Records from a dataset
*-*-*

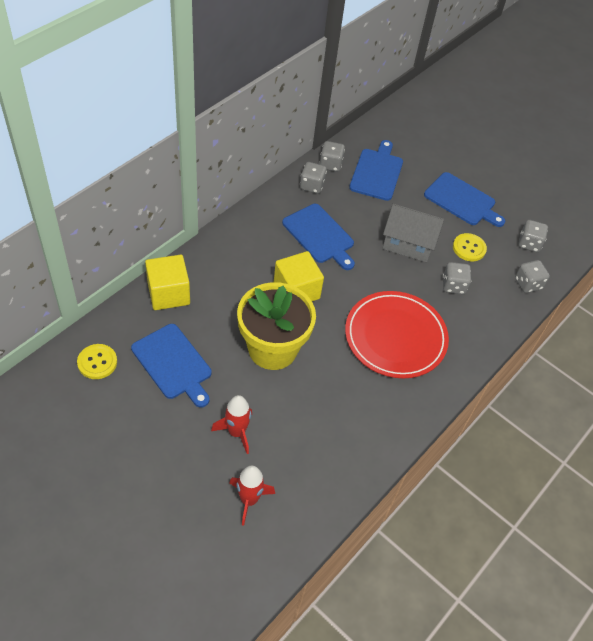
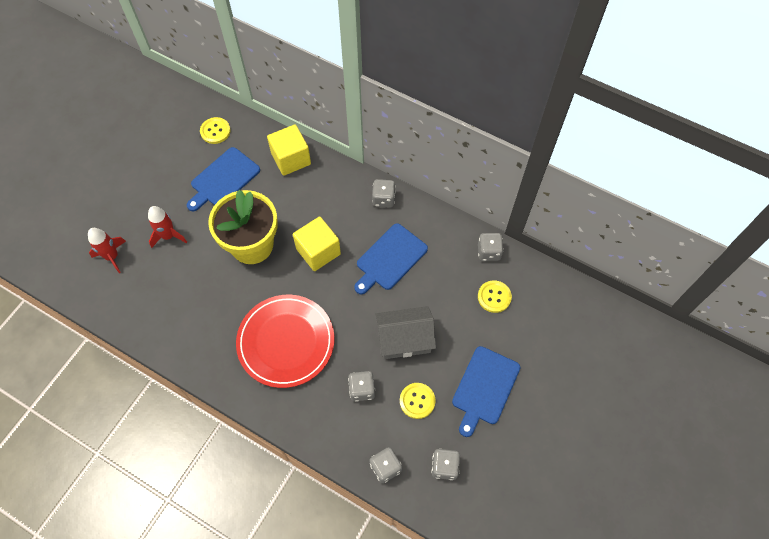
camera: 85 degrees right, 10 degrees up
grey dice [300,162,327,194] -> grey dice moved to [372,179,396,208]
blue cutting board [349,140,403,201] -> yellow button [478,280,512,313]
grey house [382,203,444,262] -> grey house turned 75 degrees clockwise [375,306,436,359]

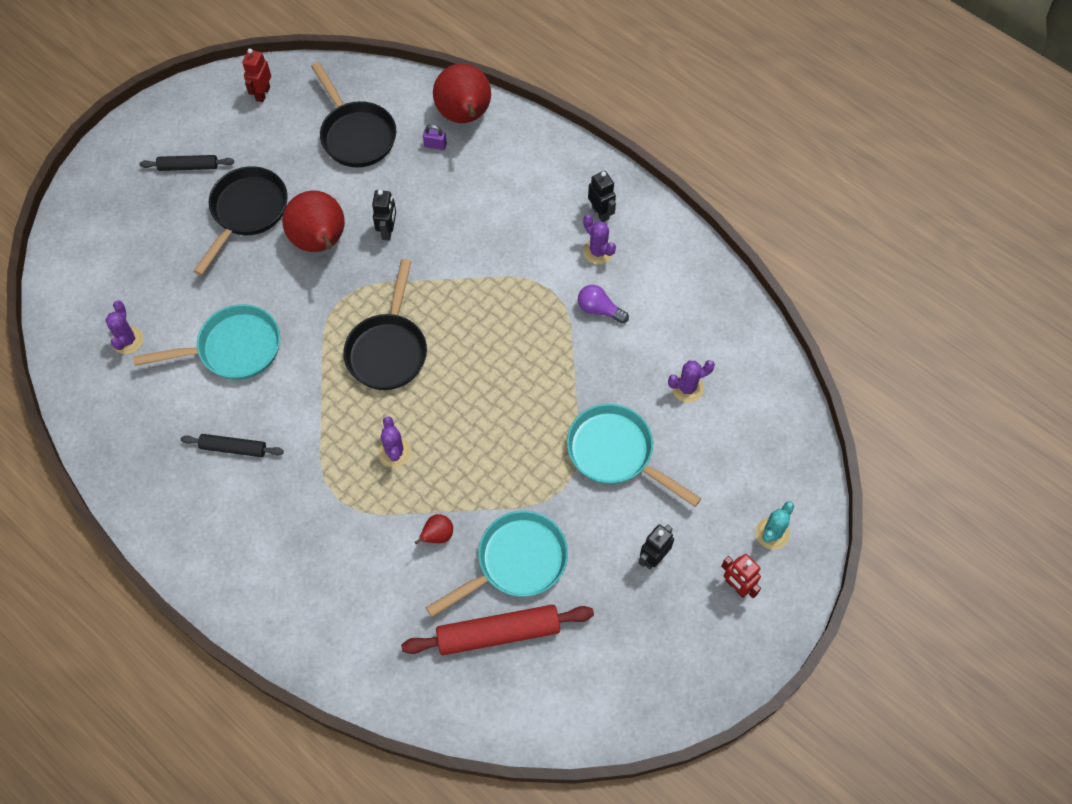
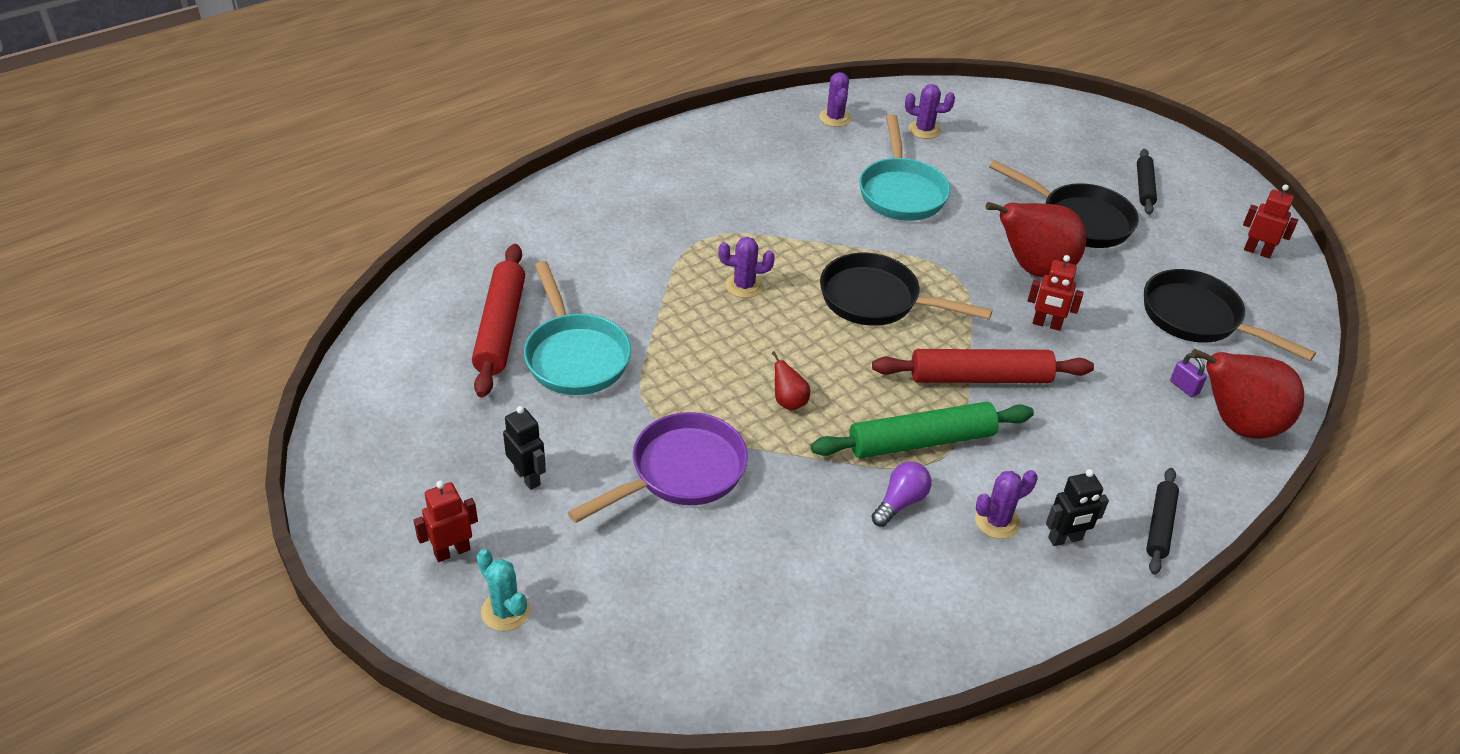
camera: 100 degrees right, 20 degrees down
black rolling pin [181,434,284,457] -> black rolling pin moved to [1146,468,1179,575]
black pan [311,62,396,168] -> black pan turned 60 degrees clockwise [1144,269,1316,361]
black robot [372,190,396,241] -> red robot [1028,255,1084,331]
red pear [415,514,453,544] -> red pear moved to [772,351,810,411]
purple padlock [423,124,447,150] -> purple padlock turned 60 degrees counterclockwise [1170,353,1207,397]
turquoise pan [567,404,702,507] -> purple pan [567,412,748,523]
purple cactus [668,360,715,403] -> purple cactus moved to [819,72,851,127]
none -> green rolling pin [811,402,1034,458]
none -> red rolling pin [872,349,1094,383]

*-*-*

Return every line in the records that includes the string "grey".

RESULT:
grey dice [300,162,327,194] -> grey dice moved to [372,179,396,208]
grey house [382,203,444,262] -> grey house turned 75 degrees clockwise [375,306,436,359]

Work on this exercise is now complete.